_Short problem_
Duplicate the records between the lines holding "washers [369, 155]" and "What do you see at coordinates (204, 535)", inclusive, without any changes.

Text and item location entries
:::
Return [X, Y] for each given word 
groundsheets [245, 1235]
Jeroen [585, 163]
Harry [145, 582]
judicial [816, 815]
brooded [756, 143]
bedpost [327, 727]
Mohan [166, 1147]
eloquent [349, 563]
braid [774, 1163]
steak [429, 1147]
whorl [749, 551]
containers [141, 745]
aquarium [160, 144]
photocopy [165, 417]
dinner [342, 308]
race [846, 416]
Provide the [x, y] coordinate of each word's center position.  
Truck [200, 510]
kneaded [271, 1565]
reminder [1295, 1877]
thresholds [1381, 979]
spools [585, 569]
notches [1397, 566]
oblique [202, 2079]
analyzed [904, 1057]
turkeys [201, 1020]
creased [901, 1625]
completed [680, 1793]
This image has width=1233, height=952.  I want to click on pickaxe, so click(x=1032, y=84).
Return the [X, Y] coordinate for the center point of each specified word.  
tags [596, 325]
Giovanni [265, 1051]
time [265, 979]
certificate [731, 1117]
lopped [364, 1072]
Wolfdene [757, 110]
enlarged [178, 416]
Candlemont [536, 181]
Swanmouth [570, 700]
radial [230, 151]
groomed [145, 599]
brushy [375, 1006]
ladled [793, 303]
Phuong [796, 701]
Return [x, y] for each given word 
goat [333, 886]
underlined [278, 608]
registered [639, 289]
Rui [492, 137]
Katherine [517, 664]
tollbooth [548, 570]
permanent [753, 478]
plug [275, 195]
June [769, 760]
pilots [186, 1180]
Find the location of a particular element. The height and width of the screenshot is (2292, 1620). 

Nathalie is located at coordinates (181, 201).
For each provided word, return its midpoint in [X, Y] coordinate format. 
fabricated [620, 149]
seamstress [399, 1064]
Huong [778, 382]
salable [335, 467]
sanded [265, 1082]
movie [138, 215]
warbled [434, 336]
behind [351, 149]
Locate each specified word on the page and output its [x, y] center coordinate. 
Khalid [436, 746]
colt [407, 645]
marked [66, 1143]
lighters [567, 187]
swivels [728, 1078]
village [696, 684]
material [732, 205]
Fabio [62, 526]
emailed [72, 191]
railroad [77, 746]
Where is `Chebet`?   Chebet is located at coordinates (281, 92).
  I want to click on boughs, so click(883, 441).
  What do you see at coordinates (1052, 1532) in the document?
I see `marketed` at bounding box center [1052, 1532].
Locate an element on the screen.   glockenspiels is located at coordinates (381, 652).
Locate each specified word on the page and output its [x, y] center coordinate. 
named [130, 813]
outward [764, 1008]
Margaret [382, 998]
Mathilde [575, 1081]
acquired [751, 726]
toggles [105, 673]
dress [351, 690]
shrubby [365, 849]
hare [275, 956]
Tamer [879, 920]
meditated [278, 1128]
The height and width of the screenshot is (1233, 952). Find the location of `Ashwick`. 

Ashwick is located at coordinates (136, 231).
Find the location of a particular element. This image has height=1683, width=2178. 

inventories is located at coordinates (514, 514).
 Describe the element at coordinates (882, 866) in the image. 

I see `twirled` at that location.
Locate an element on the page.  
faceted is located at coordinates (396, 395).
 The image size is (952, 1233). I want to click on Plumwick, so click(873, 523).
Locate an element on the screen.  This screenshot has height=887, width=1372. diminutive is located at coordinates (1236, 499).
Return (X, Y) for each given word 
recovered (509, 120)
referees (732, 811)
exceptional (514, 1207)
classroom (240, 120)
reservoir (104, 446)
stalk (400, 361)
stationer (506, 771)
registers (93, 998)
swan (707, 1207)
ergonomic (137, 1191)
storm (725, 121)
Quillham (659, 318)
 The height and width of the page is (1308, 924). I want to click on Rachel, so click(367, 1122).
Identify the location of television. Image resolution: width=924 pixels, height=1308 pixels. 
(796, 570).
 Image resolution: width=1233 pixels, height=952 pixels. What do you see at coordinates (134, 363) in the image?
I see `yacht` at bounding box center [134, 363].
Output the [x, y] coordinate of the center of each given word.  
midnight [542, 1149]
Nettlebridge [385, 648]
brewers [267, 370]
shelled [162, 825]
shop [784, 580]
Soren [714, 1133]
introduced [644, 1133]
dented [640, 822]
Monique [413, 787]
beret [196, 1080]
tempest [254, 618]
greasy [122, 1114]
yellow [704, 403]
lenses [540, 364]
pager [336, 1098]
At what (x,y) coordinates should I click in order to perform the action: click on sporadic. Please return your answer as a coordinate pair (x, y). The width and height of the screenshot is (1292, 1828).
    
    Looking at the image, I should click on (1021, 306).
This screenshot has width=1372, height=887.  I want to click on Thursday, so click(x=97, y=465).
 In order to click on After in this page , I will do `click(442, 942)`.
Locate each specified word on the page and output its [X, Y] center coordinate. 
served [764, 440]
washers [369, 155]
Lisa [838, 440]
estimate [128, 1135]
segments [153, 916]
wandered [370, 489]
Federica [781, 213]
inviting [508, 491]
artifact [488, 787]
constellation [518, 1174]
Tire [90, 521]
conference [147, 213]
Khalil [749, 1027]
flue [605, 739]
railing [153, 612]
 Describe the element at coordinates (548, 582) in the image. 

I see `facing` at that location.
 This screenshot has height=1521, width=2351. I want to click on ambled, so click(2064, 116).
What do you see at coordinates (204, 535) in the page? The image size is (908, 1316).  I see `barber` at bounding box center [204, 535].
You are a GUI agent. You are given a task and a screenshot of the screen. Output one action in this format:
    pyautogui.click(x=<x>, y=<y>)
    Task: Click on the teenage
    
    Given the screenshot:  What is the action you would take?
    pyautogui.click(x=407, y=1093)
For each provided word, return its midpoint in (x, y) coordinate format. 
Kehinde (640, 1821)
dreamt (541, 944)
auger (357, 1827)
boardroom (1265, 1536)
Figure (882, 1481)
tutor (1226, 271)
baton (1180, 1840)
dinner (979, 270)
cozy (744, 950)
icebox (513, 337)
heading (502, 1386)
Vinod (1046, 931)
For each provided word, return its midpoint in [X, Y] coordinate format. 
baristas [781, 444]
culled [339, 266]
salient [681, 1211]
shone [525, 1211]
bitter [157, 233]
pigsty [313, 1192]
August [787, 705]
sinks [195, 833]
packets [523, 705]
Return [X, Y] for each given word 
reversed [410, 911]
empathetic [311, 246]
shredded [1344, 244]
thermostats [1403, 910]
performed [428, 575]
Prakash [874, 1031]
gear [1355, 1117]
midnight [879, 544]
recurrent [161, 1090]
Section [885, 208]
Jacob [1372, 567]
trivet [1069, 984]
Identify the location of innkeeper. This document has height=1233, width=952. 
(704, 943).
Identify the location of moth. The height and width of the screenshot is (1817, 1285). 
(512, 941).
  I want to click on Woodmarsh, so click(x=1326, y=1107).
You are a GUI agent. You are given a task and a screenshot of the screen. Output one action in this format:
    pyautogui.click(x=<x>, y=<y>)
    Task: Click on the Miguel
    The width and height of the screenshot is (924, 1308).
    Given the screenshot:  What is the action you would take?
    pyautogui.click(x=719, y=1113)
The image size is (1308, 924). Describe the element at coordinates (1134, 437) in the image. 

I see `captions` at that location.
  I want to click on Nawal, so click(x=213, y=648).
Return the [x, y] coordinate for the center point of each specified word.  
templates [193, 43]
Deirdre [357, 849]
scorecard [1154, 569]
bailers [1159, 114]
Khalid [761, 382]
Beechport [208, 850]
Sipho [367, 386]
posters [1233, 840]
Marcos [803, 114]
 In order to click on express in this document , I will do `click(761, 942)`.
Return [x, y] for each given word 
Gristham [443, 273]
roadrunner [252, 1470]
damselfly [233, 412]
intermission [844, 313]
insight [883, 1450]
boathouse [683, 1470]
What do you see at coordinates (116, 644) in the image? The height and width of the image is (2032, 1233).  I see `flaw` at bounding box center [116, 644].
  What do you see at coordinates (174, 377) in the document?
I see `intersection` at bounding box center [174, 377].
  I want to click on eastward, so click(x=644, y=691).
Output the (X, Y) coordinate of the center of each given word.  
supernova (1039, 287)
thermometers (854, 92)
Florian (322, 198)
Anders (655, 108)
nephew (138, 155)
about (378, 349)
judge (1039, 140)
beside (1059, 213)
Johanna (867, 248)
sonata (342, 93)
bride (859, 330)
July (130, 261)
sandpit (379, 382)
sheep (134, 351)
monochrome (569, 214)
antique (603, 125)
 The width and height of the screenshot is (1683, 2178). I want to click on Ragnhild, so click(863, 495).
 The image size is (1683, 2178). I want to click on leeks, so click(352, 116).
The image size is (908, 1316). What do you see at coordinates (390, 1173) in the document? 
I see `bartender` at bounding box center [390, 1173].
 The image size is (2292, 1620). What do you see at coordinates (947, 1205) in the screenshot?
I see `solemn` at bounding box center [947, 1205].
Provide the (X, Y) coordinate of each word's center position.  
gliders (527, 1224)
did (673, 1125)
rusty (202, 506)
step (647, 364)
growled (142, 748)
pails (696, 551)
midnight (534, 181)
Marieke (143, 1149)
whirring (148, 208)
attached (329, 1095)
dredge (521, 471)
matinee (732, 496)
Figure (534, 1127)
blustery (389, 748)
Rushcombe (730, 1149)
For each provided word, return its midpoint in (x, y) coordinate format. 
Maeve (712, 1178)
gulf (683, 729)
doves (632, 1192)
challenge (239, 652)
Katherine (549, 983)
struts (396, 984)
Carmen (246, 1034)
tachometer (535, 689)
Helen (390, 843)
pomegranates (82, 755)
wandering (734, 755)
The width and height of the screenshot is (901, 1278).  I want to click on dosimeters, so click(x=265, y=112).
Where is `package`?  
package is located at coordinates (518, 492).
:::
_Reply to the task_
washers [369, 155]
Lisa [838, 440]
estimate [128, 1135]
segments [153, 916]
wandered [370, 489]
Federica [781, 213]
inviting [508, 491]
artifact [488, 787]
constellation [518, 1174]
Tire [90, 521]
conference [147, 213]
Khalil [749, 1027]
flue [605, 739]
railing [153, 612]
 Describe the element at coordinates (548, 582) in the image. 

I see `facing` at that location.
 This screenshot has height=1521, width=2351. I want to click on ambled, so click(2064, 116).
What do you see at coordinates (204, 535) in the page? The image size is (908, 1316).  I see `barber` at bounding box center [204, 535].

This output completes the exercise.